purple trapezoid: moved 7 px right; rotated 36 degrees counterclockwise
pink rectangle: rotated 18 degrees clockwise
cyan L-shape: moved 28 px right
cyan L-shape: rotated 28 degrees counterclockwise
...
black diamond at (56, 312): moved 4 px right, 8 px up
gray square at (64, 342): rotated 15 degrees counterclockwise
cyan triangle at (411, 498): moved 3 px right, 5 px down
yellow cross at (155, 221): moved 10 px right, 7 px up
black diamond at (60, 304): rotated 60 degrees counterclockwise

◆ Aim of the task
Format the entries from the line containing "black diamond at (56, 312): moved" through the line containing "black diamond at (60, 304): rotated" as a numbered list, leaving out any blank lines.

◆ Solution to the exercise
1. black diamond at (56, 312): moved 4 px right, 8 px up
2. gray square at (64, 342): rotated 15 degrees counterclockwise
3. cyan triangle at (411, 498): moved 3 px right, 5 px down
4. yellow cross at (155, 221): moved 10 px right, 7 px up
5. black diamond at (60, 304): rotated 60 degrees counterclockwise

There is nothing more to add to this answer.